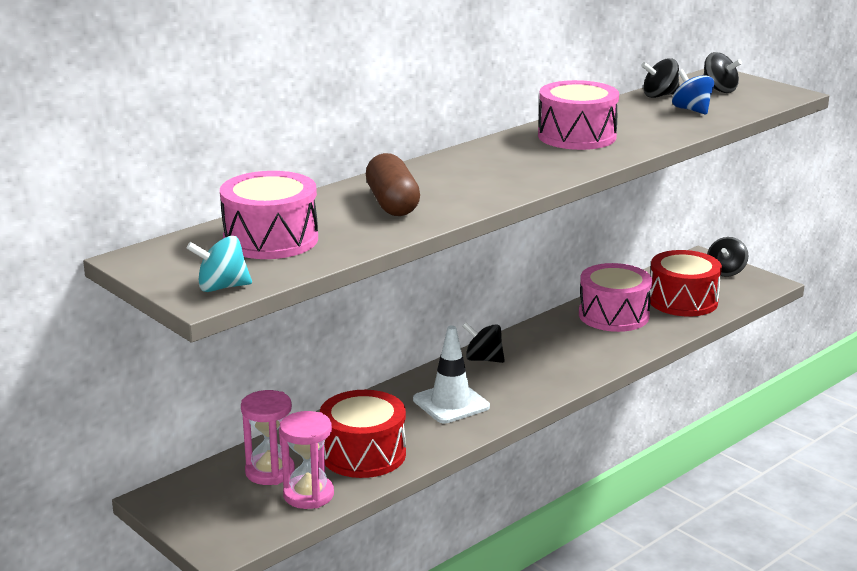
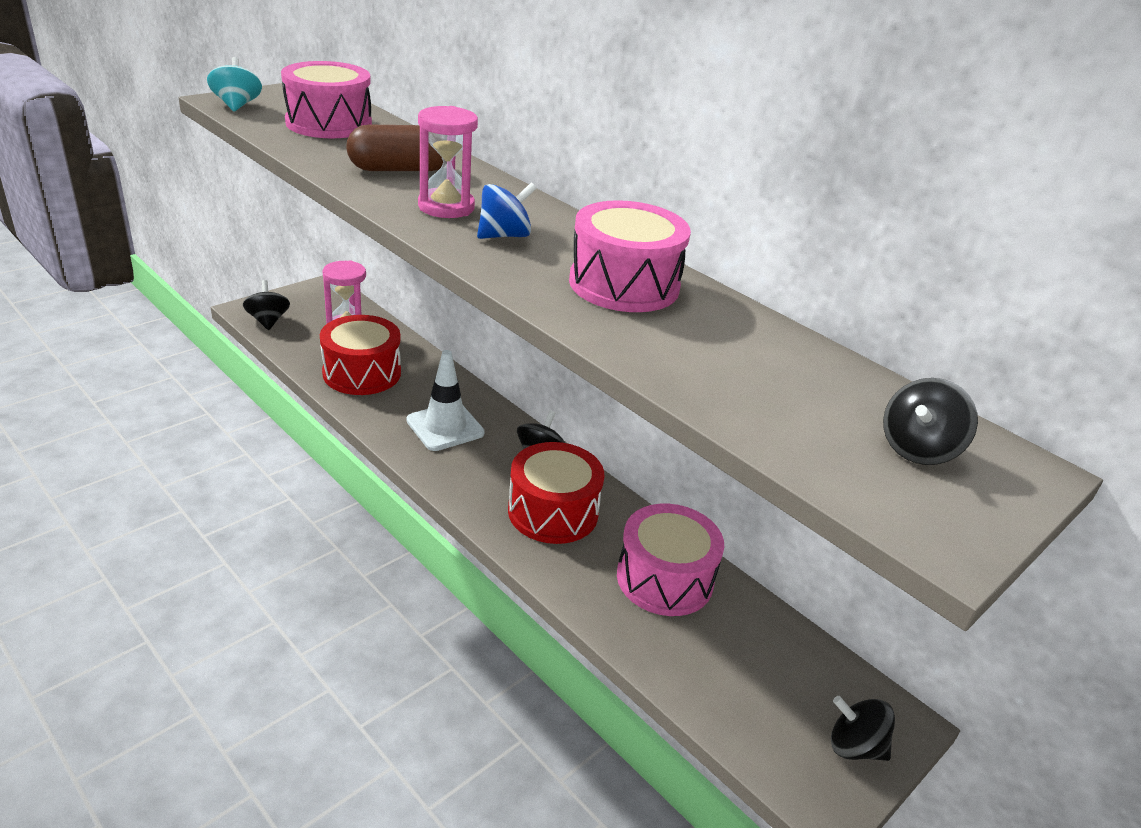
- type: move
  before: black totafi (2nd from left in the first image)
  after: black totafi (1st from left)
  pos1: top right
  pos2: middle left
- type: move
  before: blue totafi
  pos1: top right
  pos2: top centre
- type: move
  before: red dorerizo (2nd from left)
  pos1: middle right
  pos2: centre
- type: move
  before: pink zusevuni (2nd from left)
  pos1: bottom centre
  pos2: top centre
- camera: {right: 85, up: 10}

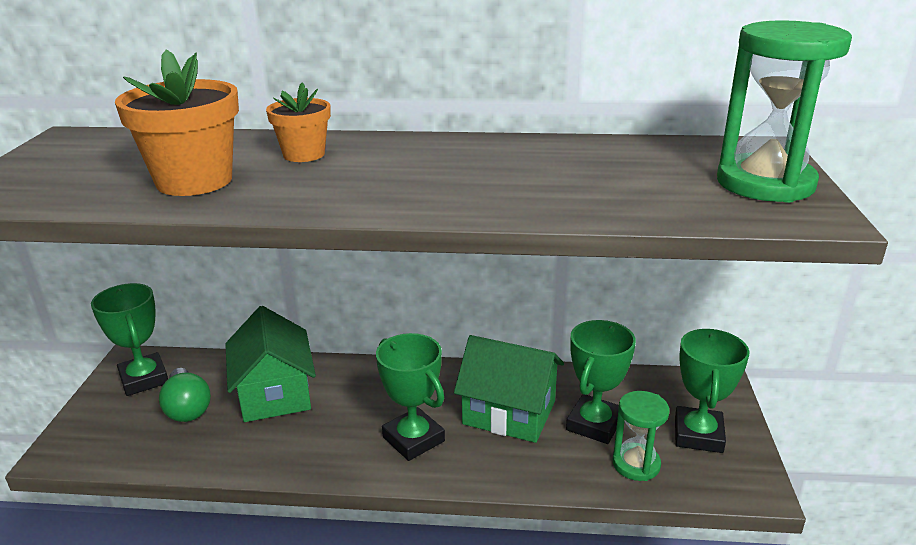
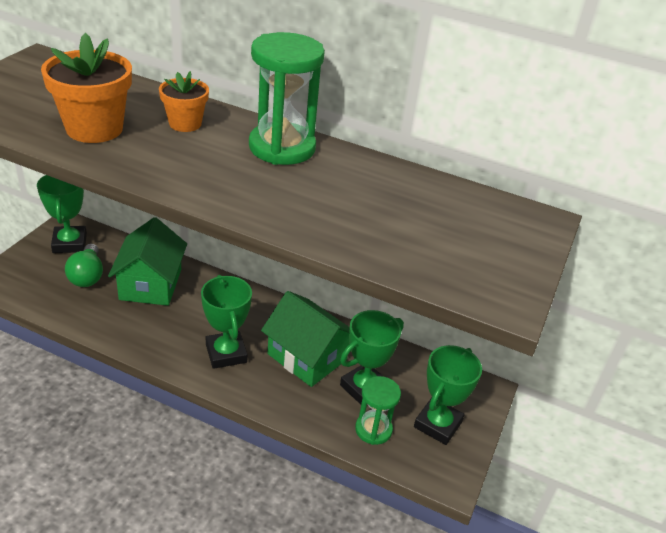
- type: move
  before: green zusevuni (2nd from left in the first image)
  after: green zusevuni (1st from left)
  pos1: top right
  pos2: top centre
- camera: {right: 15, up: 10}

----

TASK BRIEF: Your task is to copy each line of the material that contains the word "black".

EXERCISE RESULT:
  before: black totafi (2nd from left in the first image)
  after: black totafi (1st from left)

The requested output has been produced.